Please reproduce all the records exactly while leaving out their pictures.

::: SOURCE RECORDS

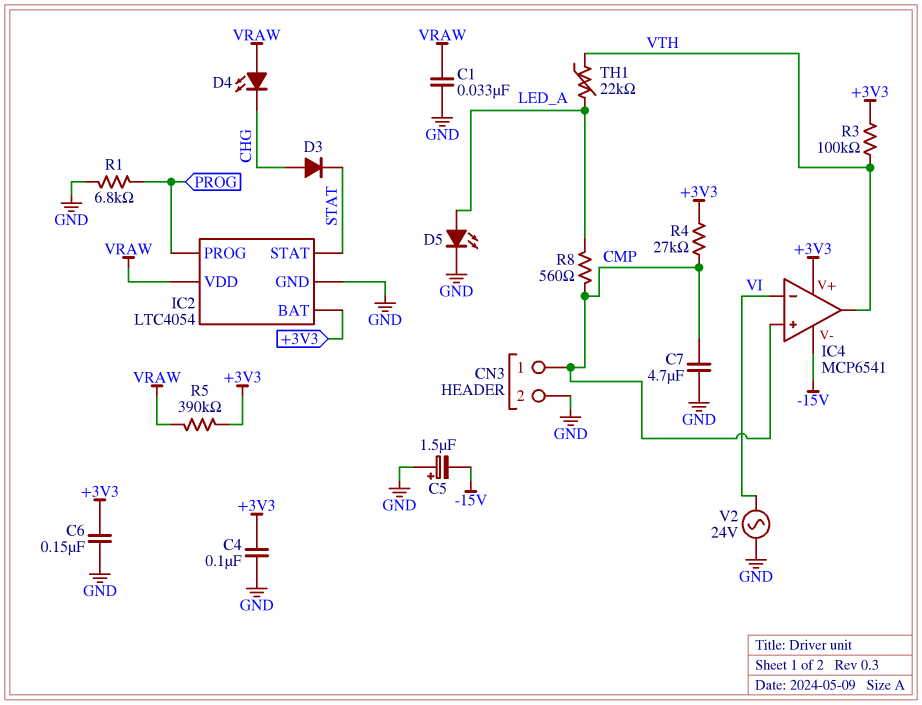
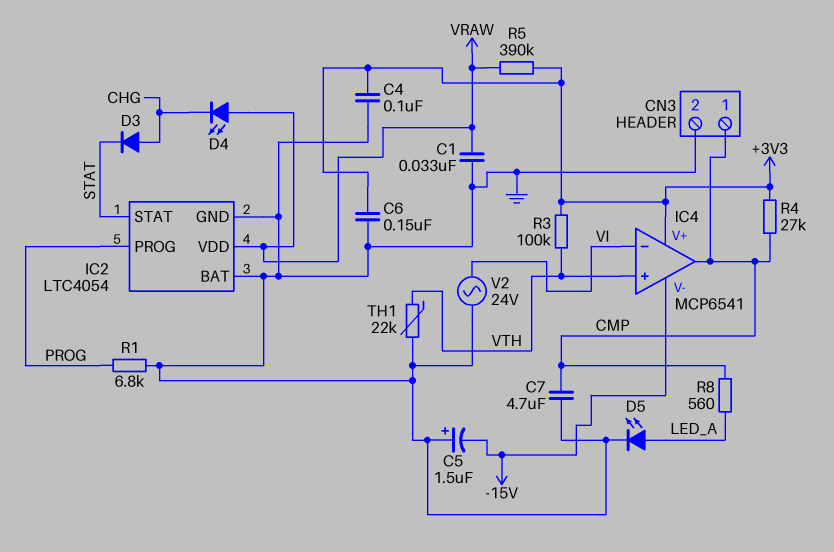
IC2 pin BAT: +3V3 -> GND
IC4 pin in+: CMP -> VTH
IC4 pin out: VTH -> CMP
TH1: 22k (LED_A, VTH) -> 22k (GND, VTH)

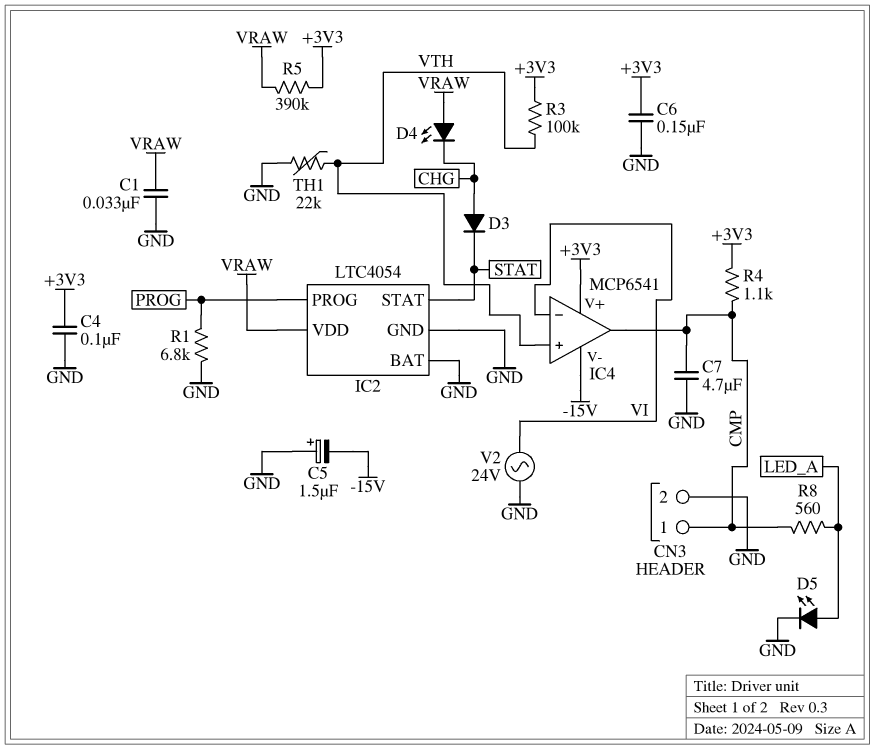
R4: 27k (+3V3, CMP) -> 1.1k (+3V3, CMP)

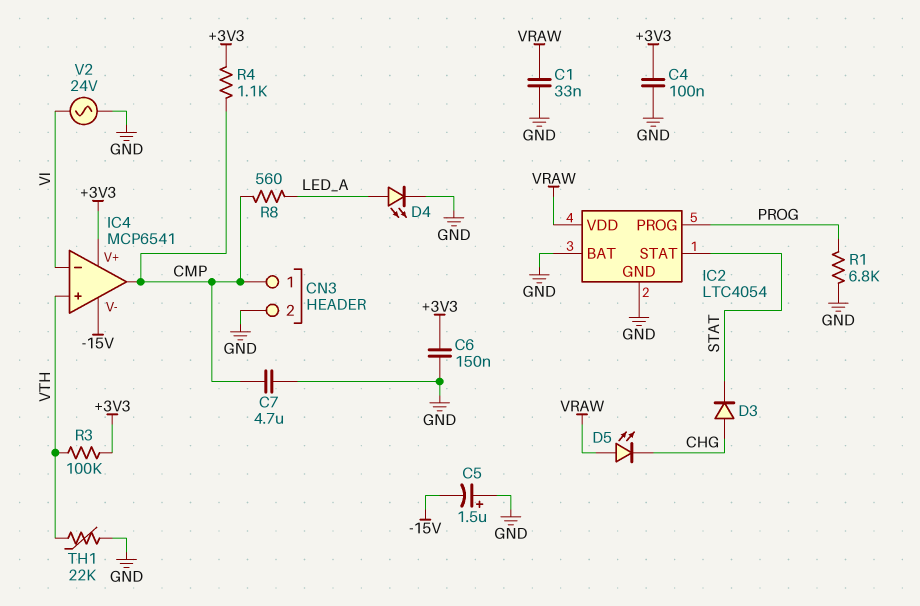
D4: LED (A VRAW, K CHG) -> LED (A LED_A, K GND)
D5: LED (A LED_A, K GND) -> LED (A VRAW, K CHG)
R5: 390k (+3V3, VRAW) -> none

::::::

OUTPUT OF THE TASK —
IC2 pin BAT: +3V3 -> GND
IC4 pin in+: CMP -> VTH
IC4 pin out: VTH -> CMP
TH1: 22k (LED_A, VTH) -> 22k (GND, VTH)

R4: 27k (+3V3, CMP) -> 1.1k (+3V3, CMP)

D4: LED (A VRAW, K CHG) -> LED (A LED_A, K GND)
D5: LED (A LED_A, K GND) -> LED (A VRAW, K CHG)
R5: 390k (+3V3, VRAW) -> none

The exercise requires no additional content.